Dataset excerpt >>
◆ ◆ ◆ ◆ ◆ ◆ ◆

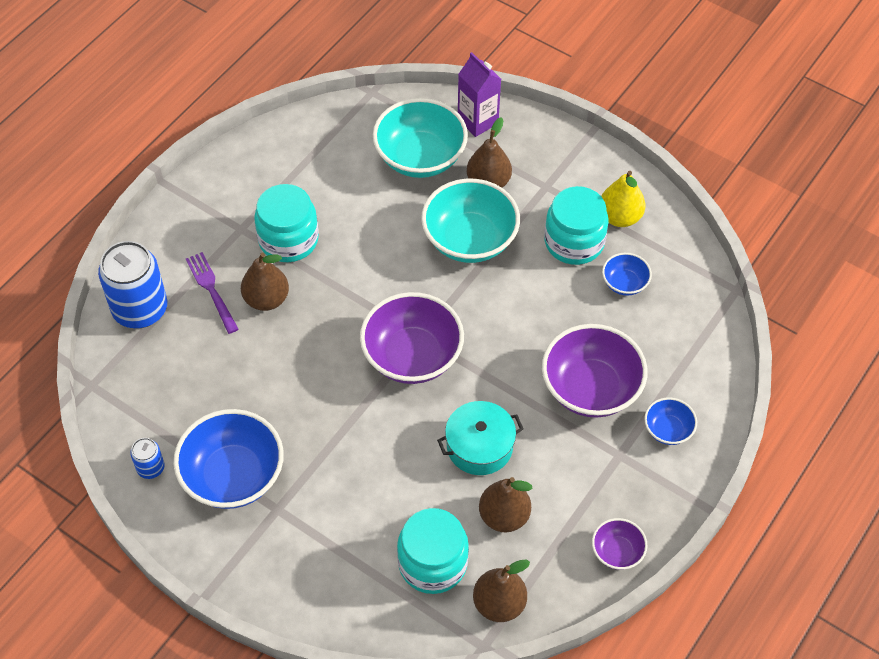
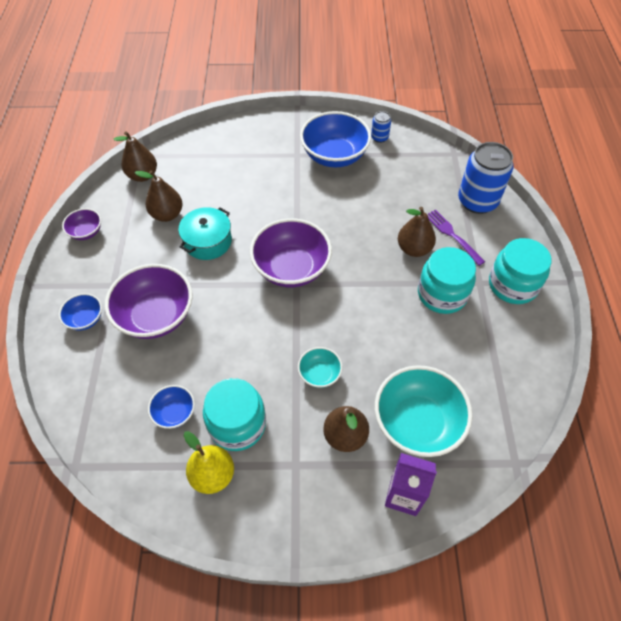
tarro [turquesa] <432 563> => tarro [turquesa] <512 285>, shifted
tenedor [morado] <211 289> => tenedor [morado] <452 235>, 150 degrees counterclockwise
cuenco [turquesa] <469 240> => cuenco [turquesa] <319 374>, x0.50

◆ ◆ ◆ ◆ ◆ ◆ ◆

All of the data above should be printed again exactly, though none of the pictures belong in the copy.

Solution for this problem >>
tarro [turquesa] <432 563> => tarro [turquesa] <512 285>, shifted
tenedor [morado] <211 289> => tenedor [morado] <452 235>, 150 degrees counterclockwise
cuenco [turquesa] <469 240> => cuenco [turquesa] <319 374>, x0.50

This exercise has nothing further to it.